* Work to be completed: From the listing below, work out how many lines contain "brush". Reply with that number only.

* Records provided:
<<<<
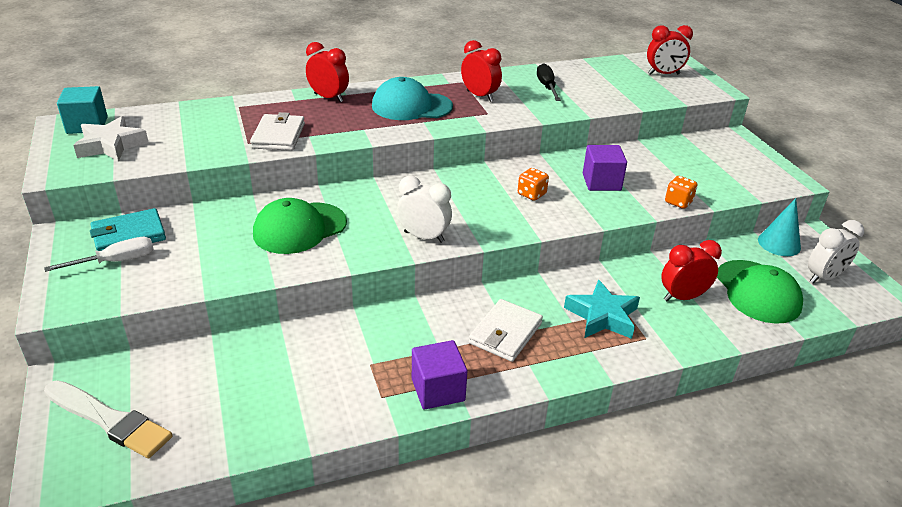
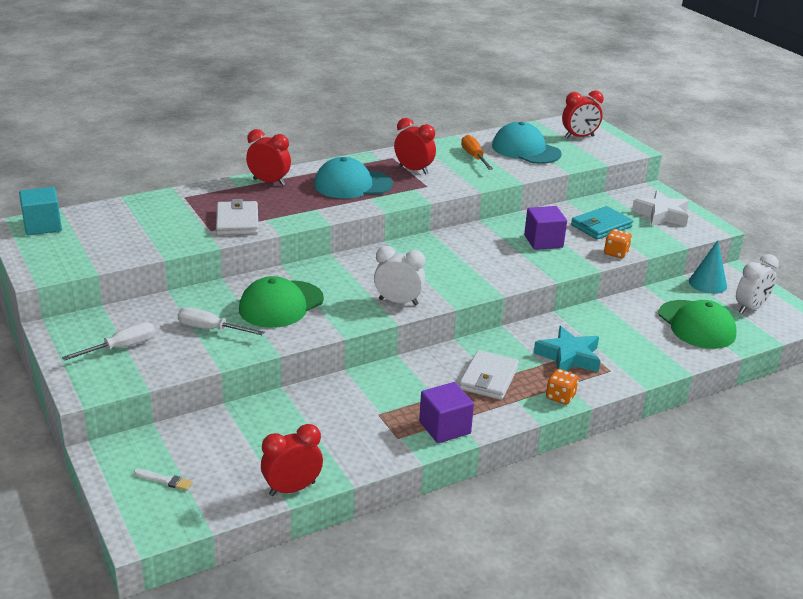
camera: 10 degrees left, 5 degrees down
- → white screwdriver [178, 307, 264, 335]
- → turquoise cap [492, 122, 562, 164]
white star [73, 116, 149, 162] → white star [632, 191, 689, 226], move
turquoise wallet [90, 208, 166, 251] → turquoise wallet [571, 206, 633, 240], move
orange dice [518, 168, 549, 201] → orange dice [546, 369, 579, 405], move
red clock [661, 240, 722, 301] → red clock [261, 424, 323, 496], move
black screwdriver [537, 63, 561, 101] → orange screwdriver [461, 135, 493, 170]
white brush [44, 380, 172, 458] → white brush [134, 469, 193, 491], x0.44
>>>>
<<<<
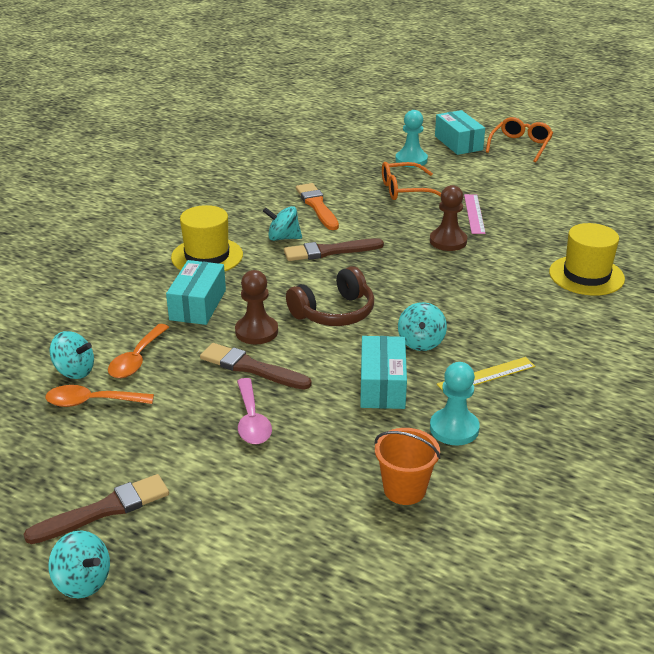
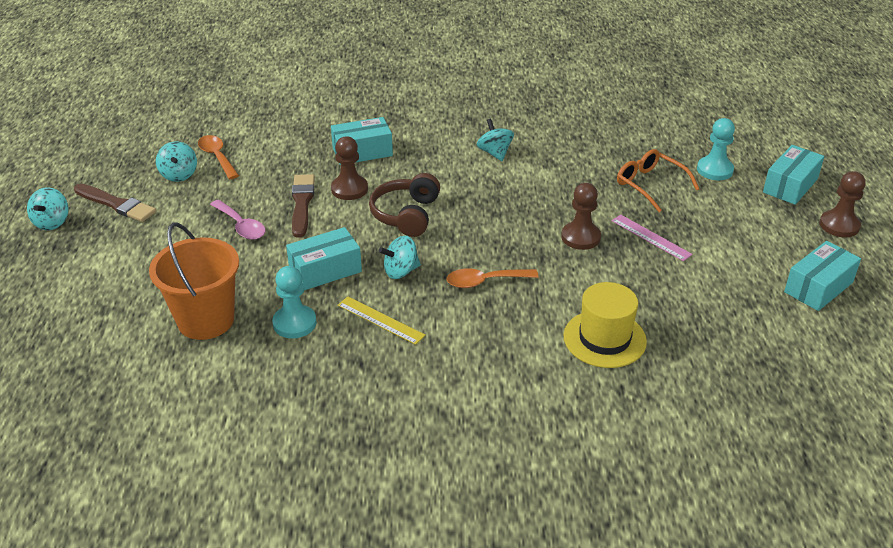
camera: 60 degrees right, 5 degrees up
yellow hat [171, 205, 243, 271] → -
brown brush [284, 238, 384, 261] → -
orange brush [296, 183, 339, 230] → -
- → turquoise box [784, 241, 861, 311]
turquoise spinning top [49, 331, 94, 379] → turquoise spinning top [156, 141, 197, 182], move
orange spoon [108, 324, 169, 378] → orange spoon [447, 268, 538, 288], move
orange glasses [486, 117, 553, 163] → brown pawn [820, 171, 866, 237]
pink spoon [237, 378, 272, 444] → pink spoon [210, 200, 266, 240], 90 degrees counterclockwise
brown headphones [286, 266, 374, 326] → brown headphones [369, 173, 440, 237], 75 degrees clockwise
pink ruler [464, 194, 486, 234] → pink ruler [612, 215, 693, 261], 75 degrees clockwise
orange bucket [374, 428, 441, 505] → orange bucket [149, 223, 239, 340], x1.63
>>>>
* Final answer: 3